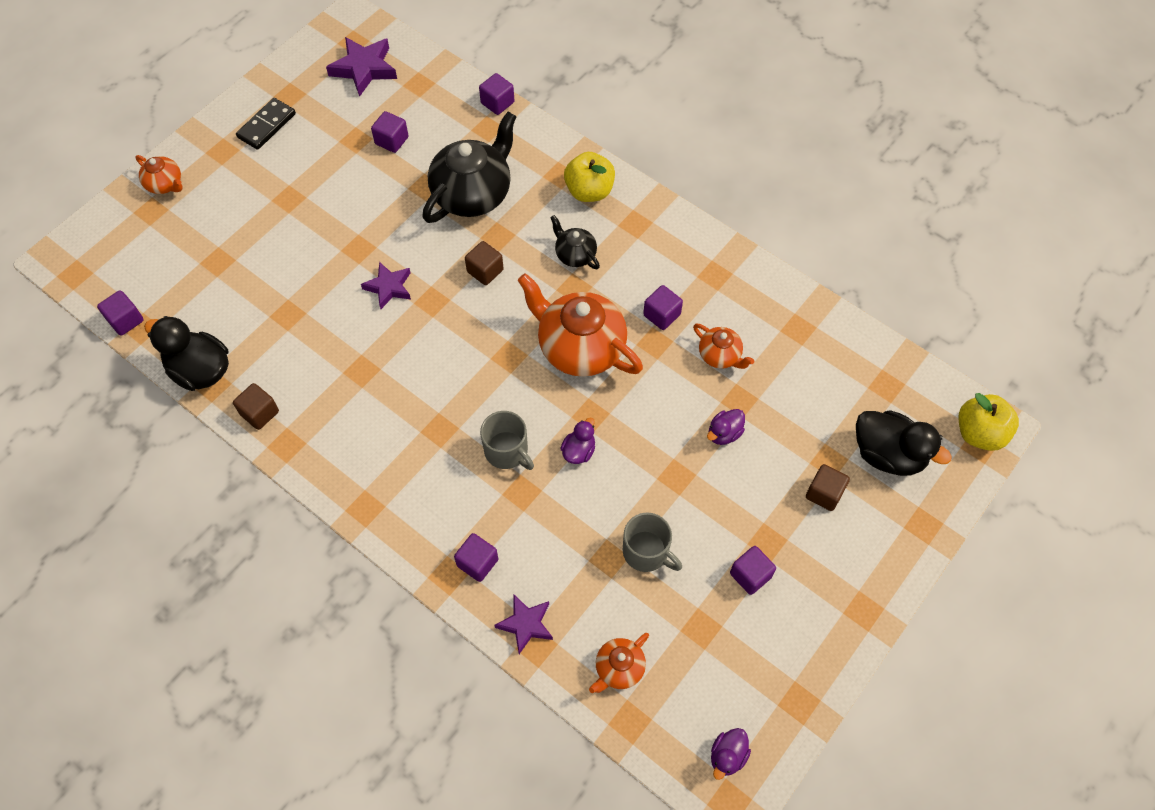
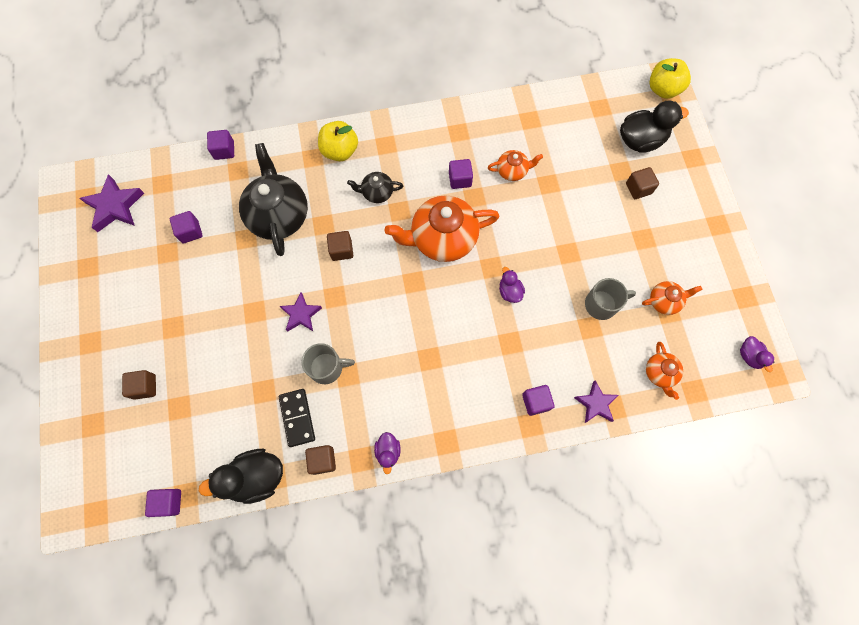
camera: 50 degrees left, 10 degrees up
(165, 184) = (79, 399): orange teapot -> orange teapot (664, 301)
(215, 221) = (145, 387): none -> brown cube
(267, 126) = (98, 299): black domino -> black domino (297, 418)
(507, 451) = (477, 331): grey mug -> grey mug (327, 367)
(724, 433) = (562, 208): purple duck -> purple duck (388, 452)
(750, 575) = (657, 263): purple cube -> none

----

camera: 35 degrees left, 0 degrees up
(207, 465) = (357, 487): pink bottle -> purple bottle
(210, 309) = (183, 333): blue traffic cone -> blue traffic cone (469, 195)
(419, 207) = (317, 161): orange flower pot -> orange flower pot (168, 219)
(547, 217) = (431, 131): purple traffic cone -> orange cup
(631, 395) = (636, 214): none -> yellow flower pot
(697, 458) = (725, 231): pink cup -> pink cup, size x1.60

----

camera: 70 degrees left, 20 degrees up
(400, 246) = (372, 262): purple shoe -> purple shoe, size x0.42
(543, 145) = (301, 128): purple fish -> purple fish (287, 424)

----

• **Your instructions**: Where the listing above has a line with "(724, 433) = (562, 208): purple", start there, and output every line exactly through the line with "(750, 575) = (657, 263): purple cube -> none", which is also included.

• **Response for this exercise**:
(724, 433) = (562, 208): purple duck -> purple duck (388, 452)
(750, 575) = (657, 263): purple cube -> none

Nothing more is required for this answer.